▶ [PROBLEM TO SOLVE]: Print the data below verbatim, minus images.

Recorded data:
───

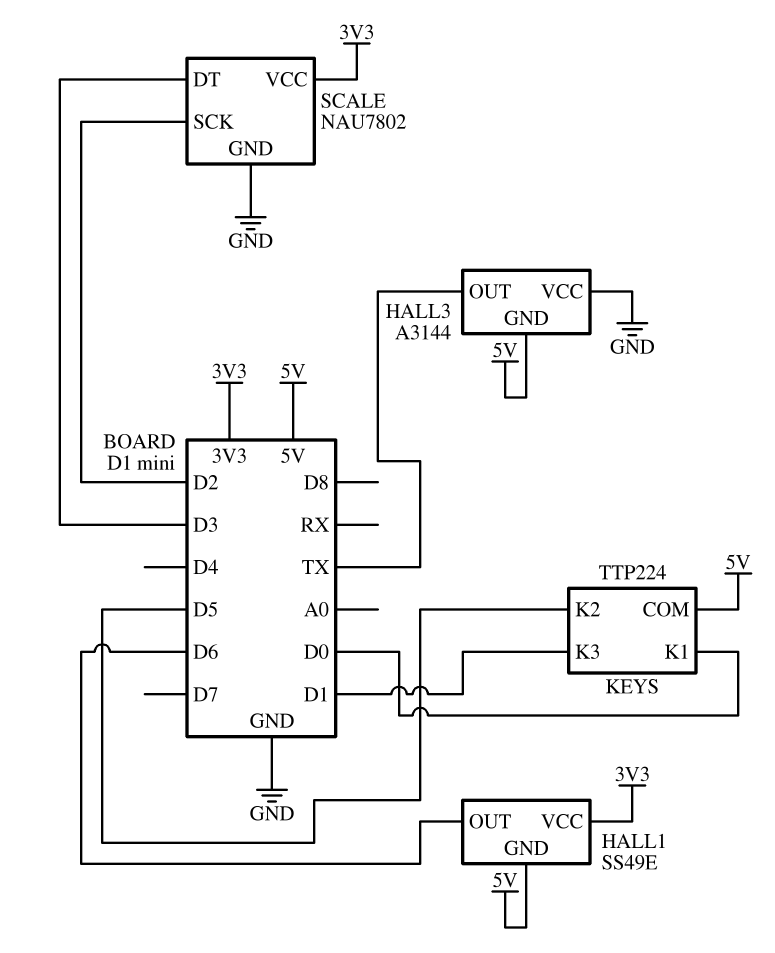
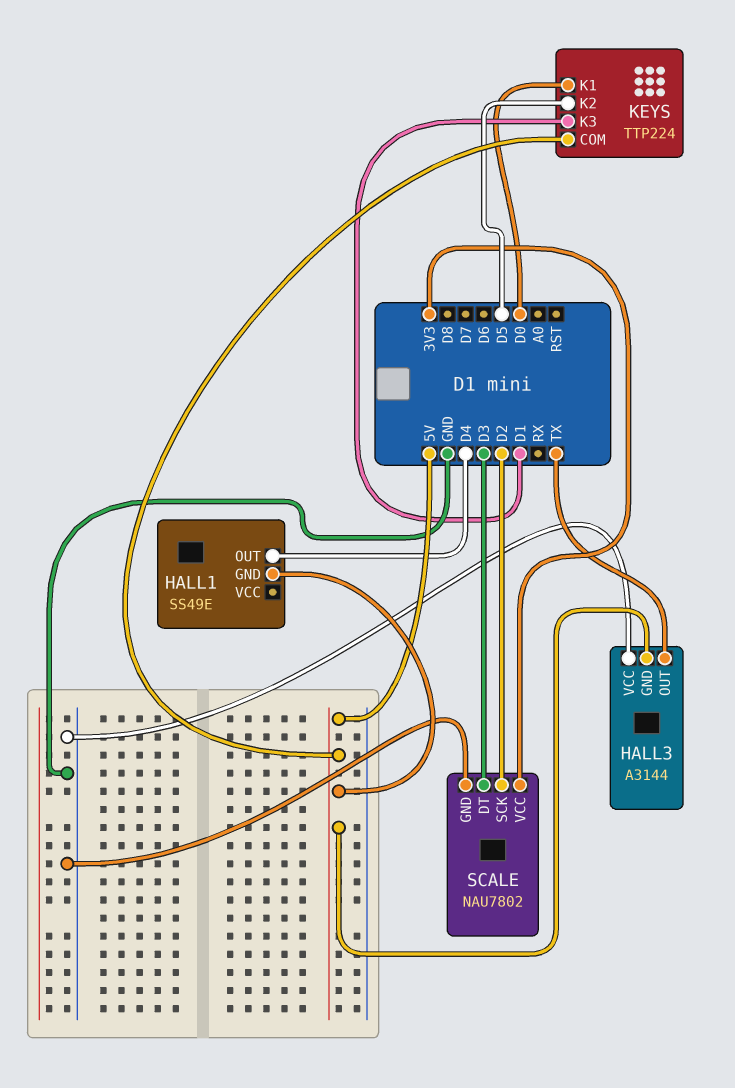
HALL1 pin OUT: D6 -> D4
HALL1 pin VCC: 3V3 -> none

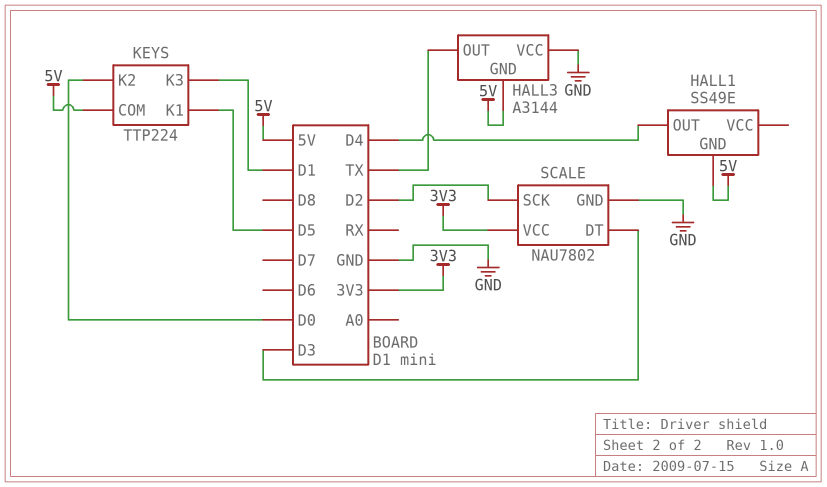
KEYS pin K1: D0 -> D5
KEYS pin K2: D5 -> D0

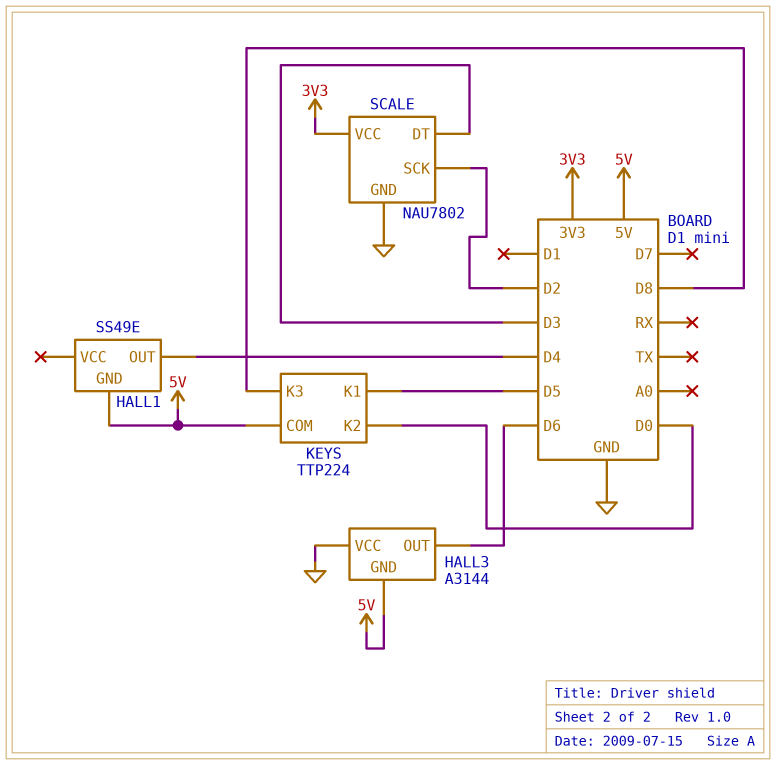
HALL3 pin OUT: TX -> D6
KEYS pin K3: D1 -> D8

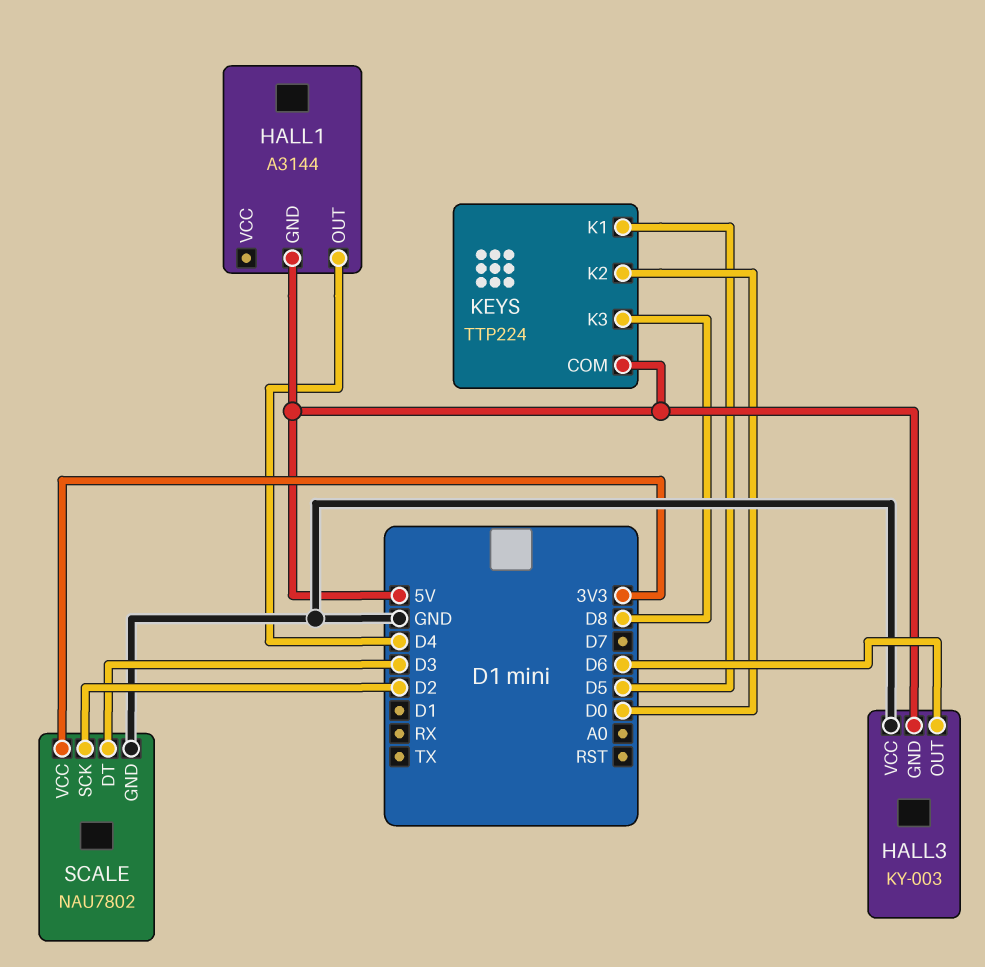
HALL1: SS49E -> A3144
HALL3: A3144 -> KY-003

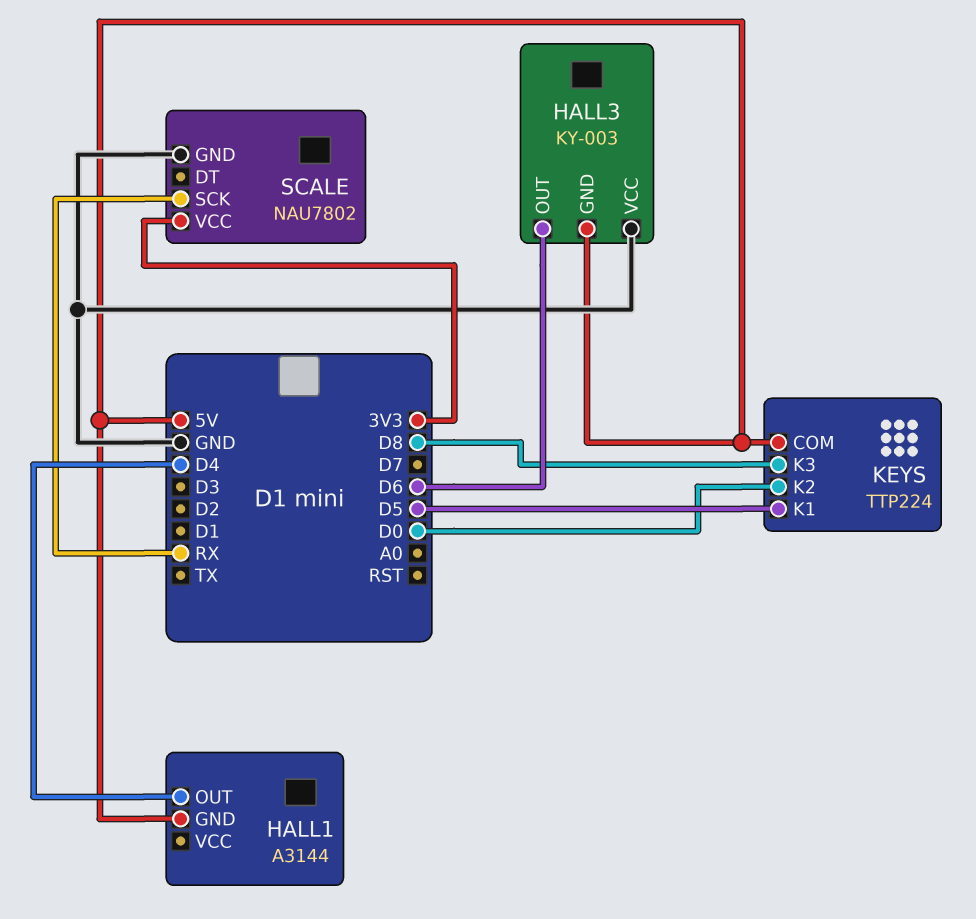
SCALE pin DT: D3 -> none
SCALE pin SCK: D2 -> RX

───

▶ [TASK RESULT]:
HALL1 pin OUT: D6 -> D4
HALL1 pin VCC: 3V3 -> none

KEYS pin K1: D0 -> D5
KEYS pin K2: D5 -> D0

HALL3 pin OUT: TX -> D6
KEYS pin K3: D1 -> D8

HALL1: SS49E -> A3144
HALL3: A3144 -> KY-003

SCALE pin DT: D3 -> none
SCALE pin SCK: D2 -> RX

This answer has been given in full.